[start Input for this task]

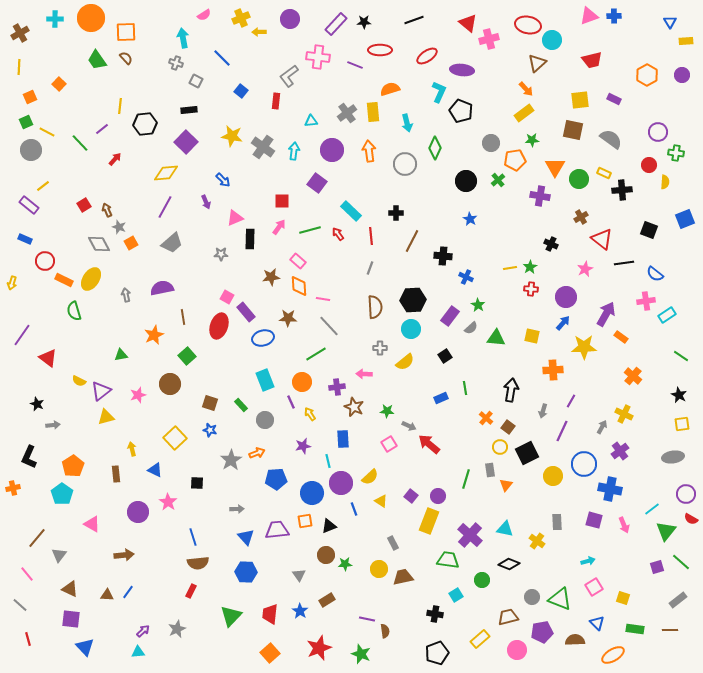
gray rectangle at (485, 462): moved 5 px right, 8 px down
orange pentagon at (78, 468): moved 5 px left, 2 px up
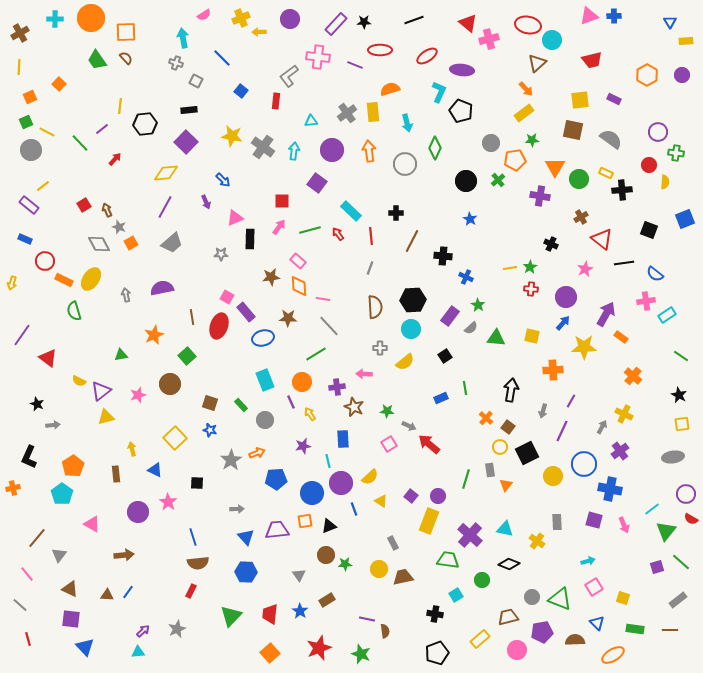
yellow rectangle at (604, 173): moved 2 px right
brown line at (183, 317): moved 9 px right
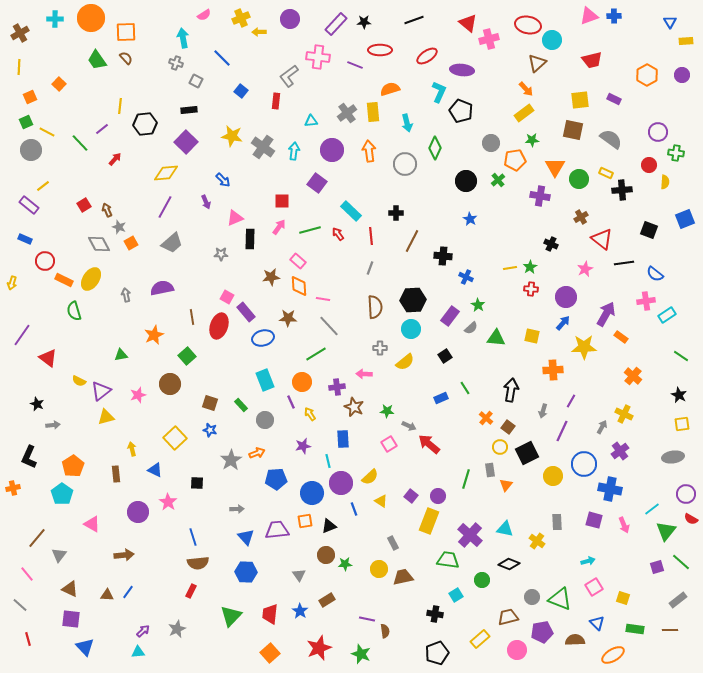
green line at (465, 388): rotated 24 degrees counterclockwise
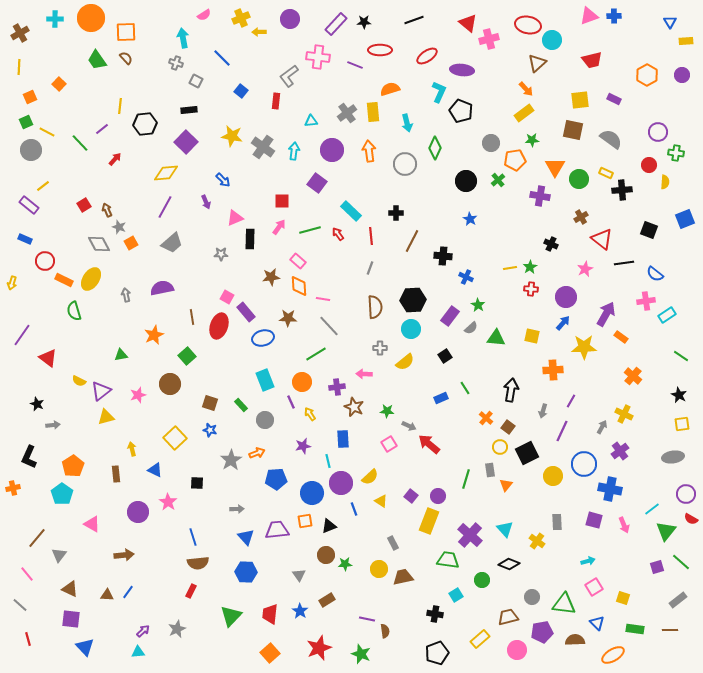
cyan triangle at (505, 529): rotated 36 degrees clockwise
green triangle at (560, 599): moved 4 px right, 5 px down; rotated 15 degrees counterclockwise
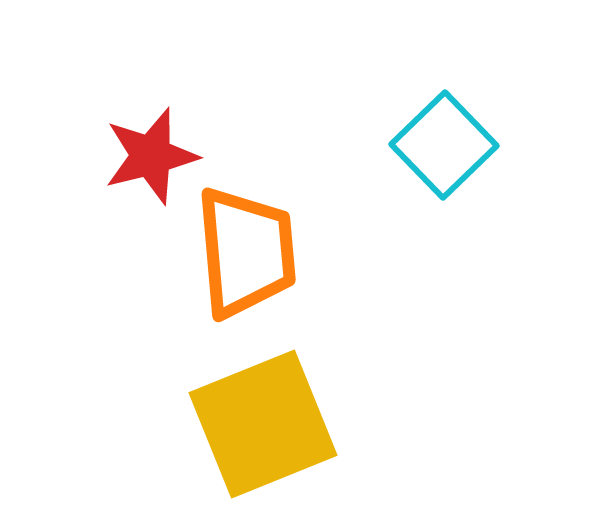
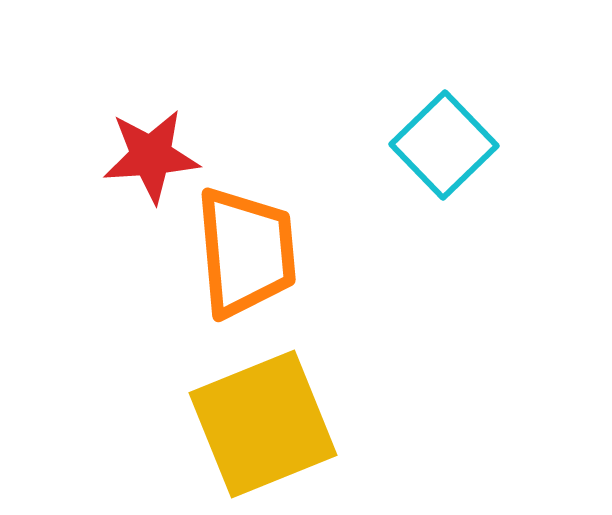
red star: rotated 10 degrees clockwise
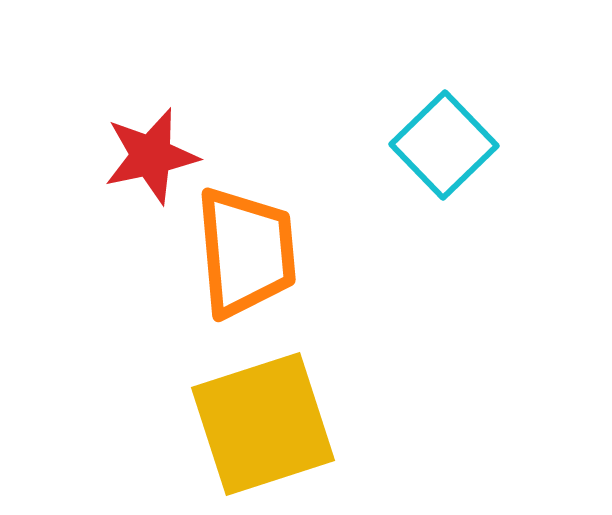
red star: rotated 8 degrees counterclockwise
yellow square: rotated 4 degrees clockwise
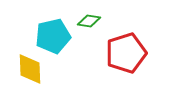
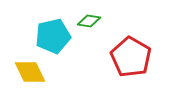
red pentagon: moved 5 px right, 4 px down; rotated 24 degrees counterclockwise
yellow diamond: moved 3 px down; rotated 24 degrees counterclockwise
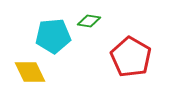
cyan pentagon: rotated 8 degrees clockwise
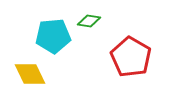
yellow diamond: moved 2 px down
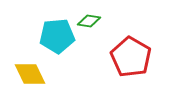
cyan pentagon: moved 4 px right
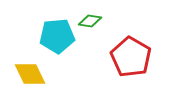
green diamond: moved 1 px right
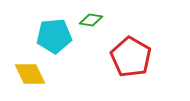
green diamond: moved 1 px right, 1 px up
cyan pentagon: moved 3 px left
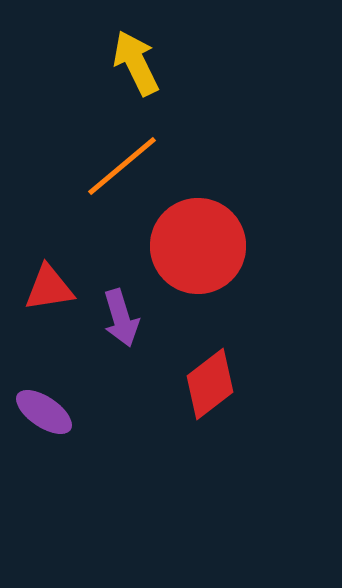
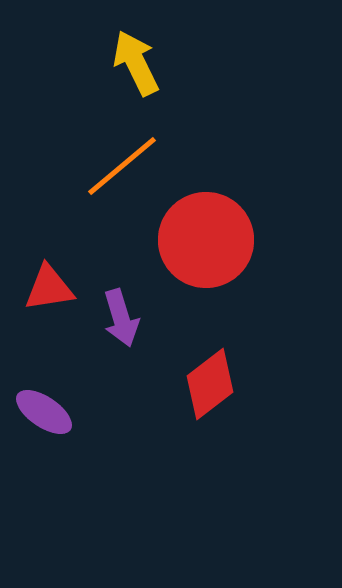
red circle: moved 8 px right, 6 px up
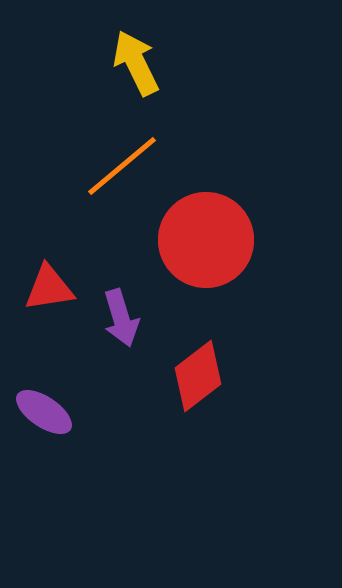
red diamond: moved 12 px left, 8 px up
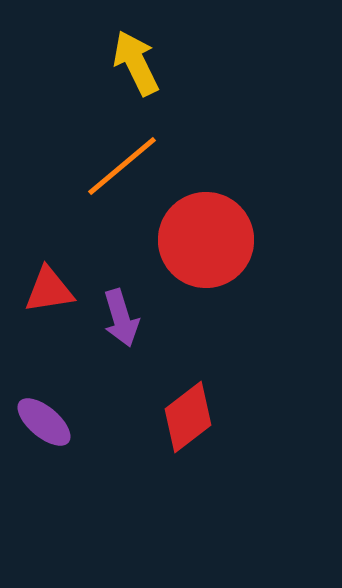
red triangle: moved 2 px down
red diamond: moved 10 px left, 41 px down
purple ellipse: moved 10 px down; rotated 6 degrees clockwise
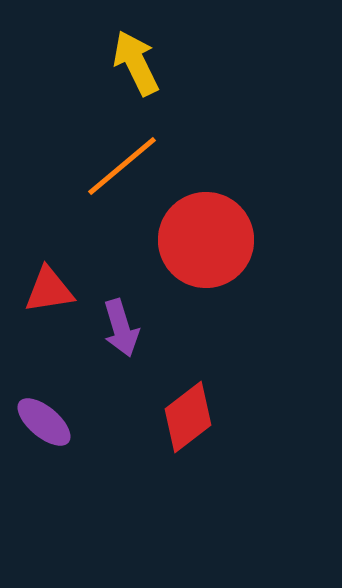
purple arrow: moved 10 px down
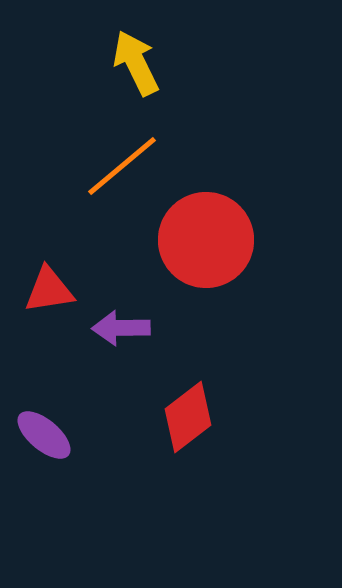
purple arrow: rotated 106 degrees clockwise
purple ellipse: moved 13 px down
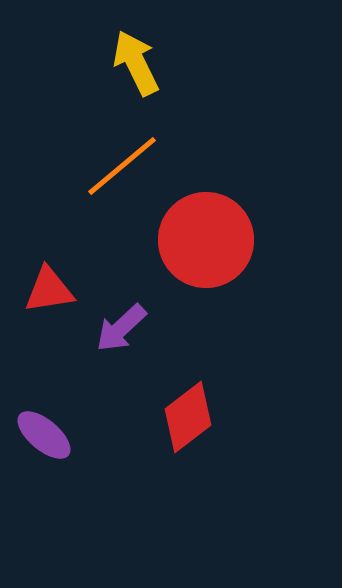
purple arrow: rotated 42 degrees counterclockwise
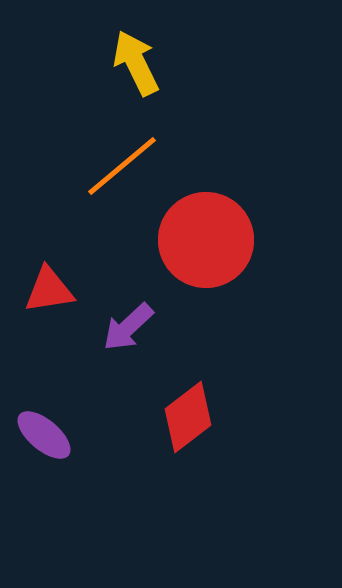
purple arrow: moved 7 px right, 1 px up
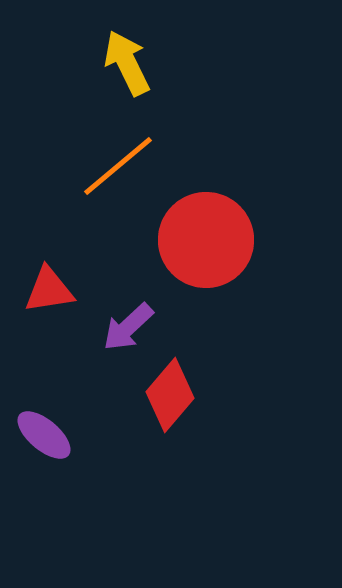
yellow arrow: moved 9 px left
orange line: moved 4 px left
red diamond: moved 18 px left, 22 px up; rotated 12 degrees counterclockwise
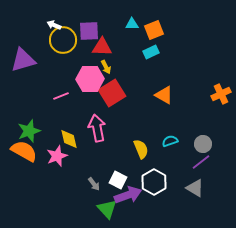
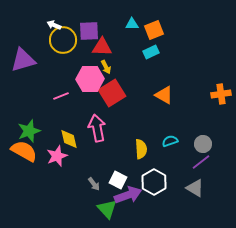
orange cross: rotated 18 degrees clockwise
yellow semicircle: rotated 18 degrees clockwise
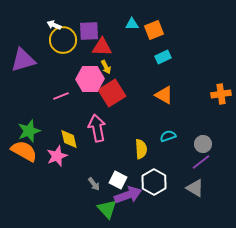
cyan rectangle: moved 12 px right, 5 px down
cyan semicircle: moved 2 px left, 5 px up
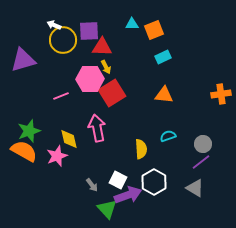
orange triangle: rotated 24 degrees counterclockwise
gray arrow: moved 2 px left, 1 px down
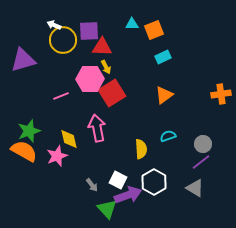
orange triangle: rotated 42 degrees counterclockwise
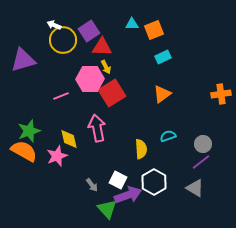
purple square: rotated 30 degrees counterclockwise
orange triangle: moved 2 px left, 1 px up
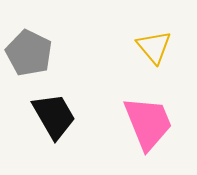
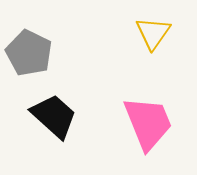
yellow triangle: moved 1 px left, 14 px up; rotated 15 degrees clockwise
black trapezoid: rotated 18 degrees counterclockwise
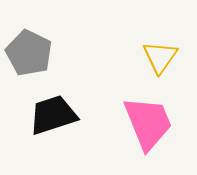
yellow triangle: moved 7 px right, 24 px down
black trapezoid: moved 1 px left, 1 px up; rotated 60 degrees counterclockwise
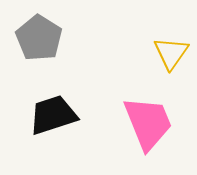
gray pentagon: moved 10 px right, 15 px up; rotated 6 degrees clockwise
yellow triangle: moved 11 px right, 4 px up
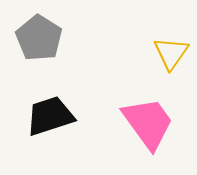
black trapezoid: moved 3 px left, 1 px down
pink trapezoid: rotated 14 degrees counterclockwise
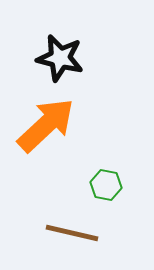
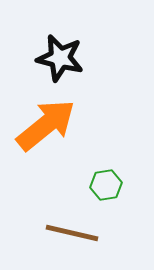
orange arrow: rotated 4 degrees clockwise
green hexagon: rotated 20 degrees counterclockwise
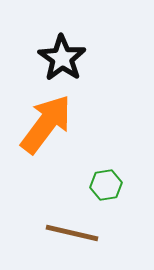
black star: moved 2 px right; rotated 21 degrees clockwise
orange arrow: moved 1 px up; rotated 14 degrees counterclockwise
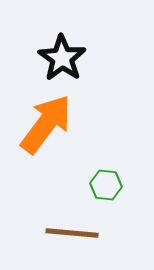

[end Input for this task]

Short problem ▸ Copy all the lines above word for word, leaving out the pictures.

Result of the exercise ▸
gray rectangle at (485, 462): moved 5 px right, 8 px down
orange pentagon at (78, 468): moved 5 px left, 2 px up
yellow rectangle at (604, 173): moved 2 px right
brown line at (183, 317): moved 9 px right
green line at (465, 388): rotated 24 degrees counterclockwise
cyan triangle at (505, 529): rotated 36 degrees clockwise
green triangle at (560, 599): moved 4 px right, 5 px down; rotated 15 degrees counterclockwise
red star: rotated 10 degrees clockwise
red star: rotated 8 degrees counterclockwise
yellow square: rotated 4 degrees clockwise
red pentagon: moved 5 px right, 4 px down; rotated 24 degrees counterclockwise
yellow diamond: moved 3 px down; rotated 24 degrees counterclockwise
cyan pentagon: rotated 8 degrees clockwise
yellow diamond: moved 2 px down
cyan pentagon: moved 4 px right
green diamond: moved 1 px right
green diamond: moved 1 px right, 1 px up
cyan pentagon: moved 3 px left
red circle: moved 8 px right, 6 px up
red diamond: moved 12 px left, 8 px up
red triangle: moved 2 px down
red diamond: moved 10 px left, 41 px down
purple ellipse: moved 10 px down; rotated 6 degrees clockwise
purple arrow: moved 10 px down
purple arrow: rotated 106 degrees clockwise
purple ellipse: moved 13 px down
purple arrow: rotated 42 degrees counterclockwise
purple arrow: moved 7 px right, 1 px up
yellow arrow: moved 9 px left
orange line: moved 4 px left
red diamond: moved 18 px left, 22 px up; rotated 12 degrees counterclockwise
orange cross: rotated 18 degrees clockwise
yellow semicircle: rotated 18 degrees clockwise
cyan rectangle: moved 12 px right, 5 px down
cyan semicircle: moved 2 px left, 5 px up
orange triangle: rotated 24 degrees counterclockwise
gray arrow: moved 2 px left, 1 px down
orange triangle: rotated 42 degrees counterclockwise
purple square: rotated 30 degrees counterclockwise
orange triangle: moved 2 px left, 1 px up
yellow triangle: moved 1 px left, 14 px up; rotated 15 degrees clockwise
black trapezoid: rotated 18 degrees counterclockwise
yellow triangle: moved 7 px right, 24 px down
black trapezoid: moved 1 px left, 1 px up; rotated 60 degrees counterclockwise
gray pentagon: moved 10 px right, 15 px up; rotated 6 degrees clockwise
yellow triangle: moved 11 px right, 4 px up
black trapezoid: moved 3 px left, 1 px down
pink trapezoid: rotated 14 degrees counterclockwise
orange arrow: rotated 4 degrees clockwise
green hexagon: rotated 20 degrees counterclockwise
black star: moved 2 px right; rotated 21 degrees clockwise
orange arrow: moved 1 px up; rotated 14 degrees counterclockwise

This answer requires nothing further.